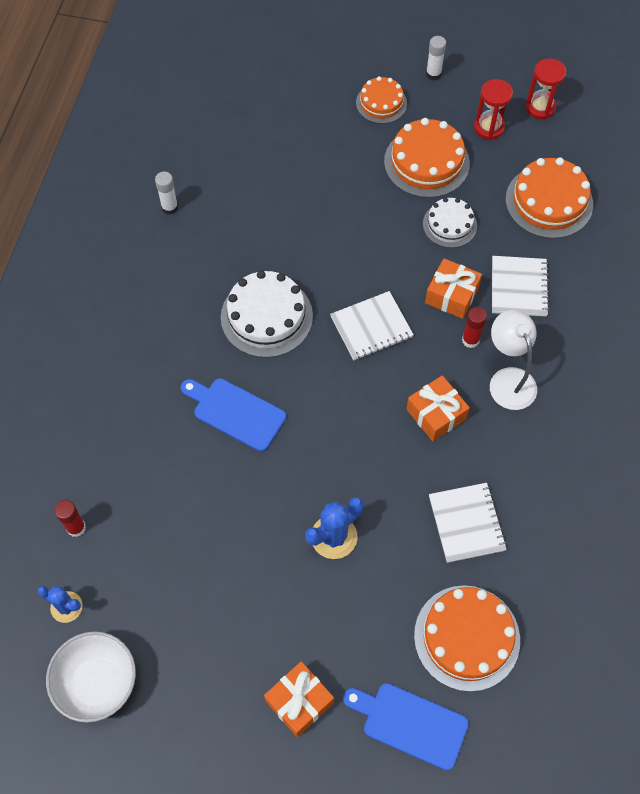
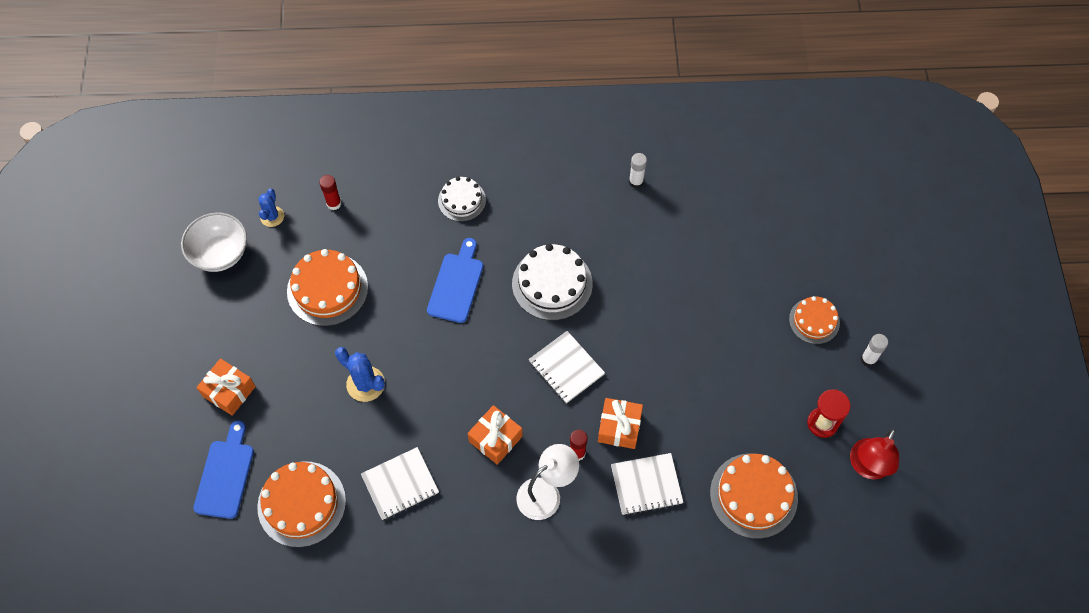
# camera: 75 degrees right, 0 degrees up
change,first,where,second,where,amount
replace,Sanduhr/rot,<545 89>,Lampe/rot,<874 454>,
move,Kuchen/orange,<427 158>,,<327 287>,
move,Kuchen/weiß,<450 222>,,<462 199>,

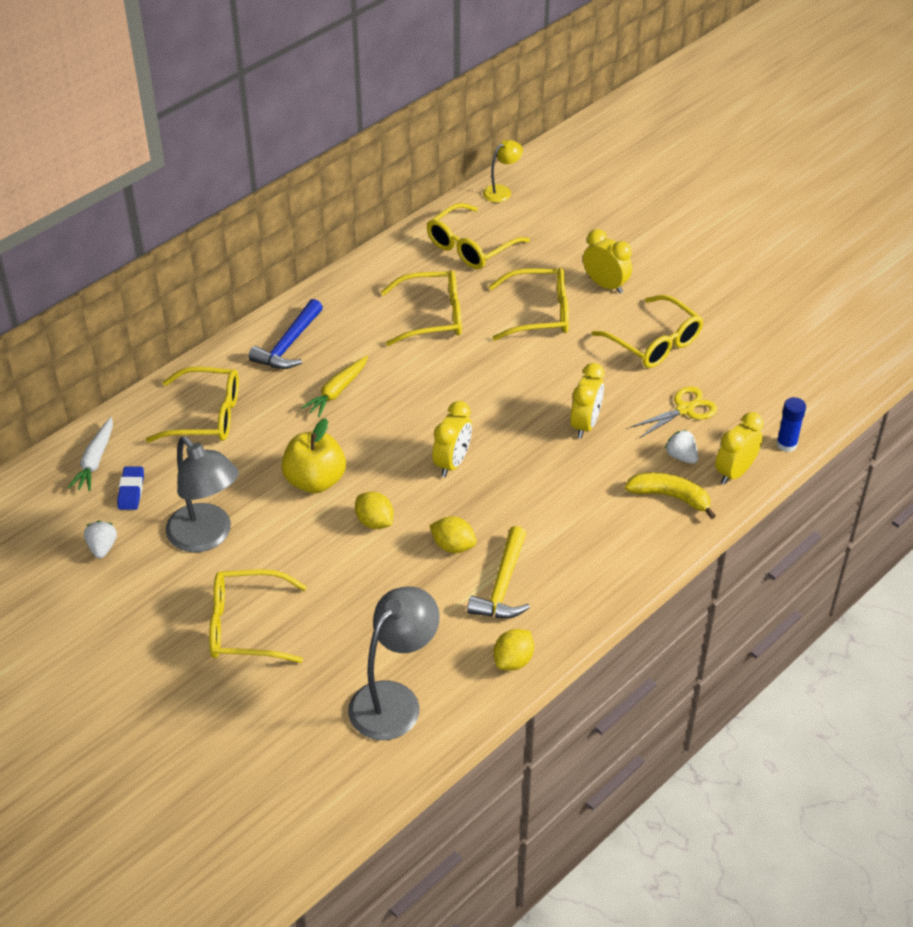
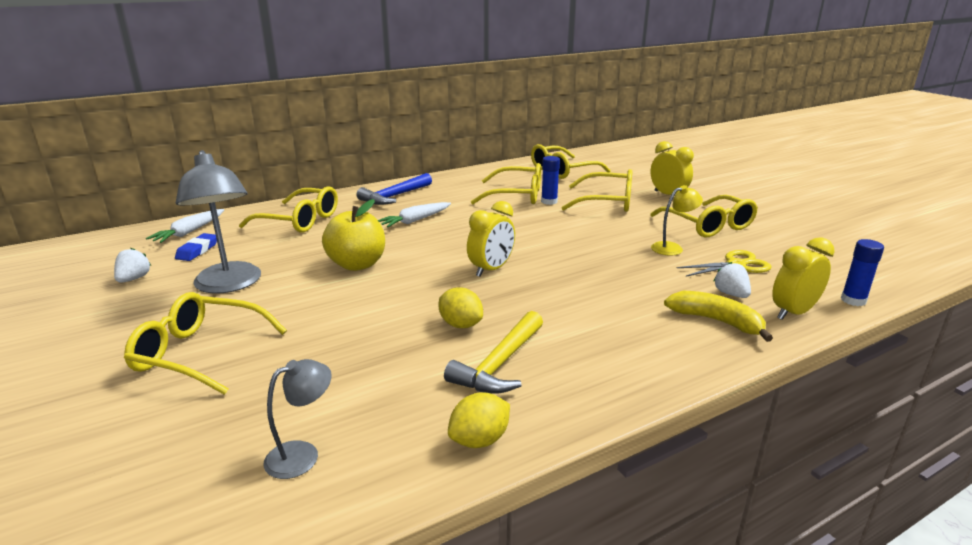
# camera: 15 degrees right, 20 degrees down
change,first,where,second,where,amount
move,Lampe/gelb,<503 171>,,<677 220>,
recolor,Karotte/gelb,<334 386>,Karotte/weiß,<414 215>,
delete,Wecker/gelb,<587 401>,,,
delete,Zitrone/gelb,<374 510>,,,
resize,Lampe/grau,<394 663>,,<297 419>,x0.53
insert,,,Klebestift/blau,<550 180>,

= = =

PROBLEM REQUIREMENTS: Each line of the records that holds the word "weiß" should be copied out.

SOLUTION BELOW:
move,Kuchen/weiß,<450 222>,,<462 199>,
recolor,Karotte/gelb,<334 386>,Karotte/weiß,<414 215>,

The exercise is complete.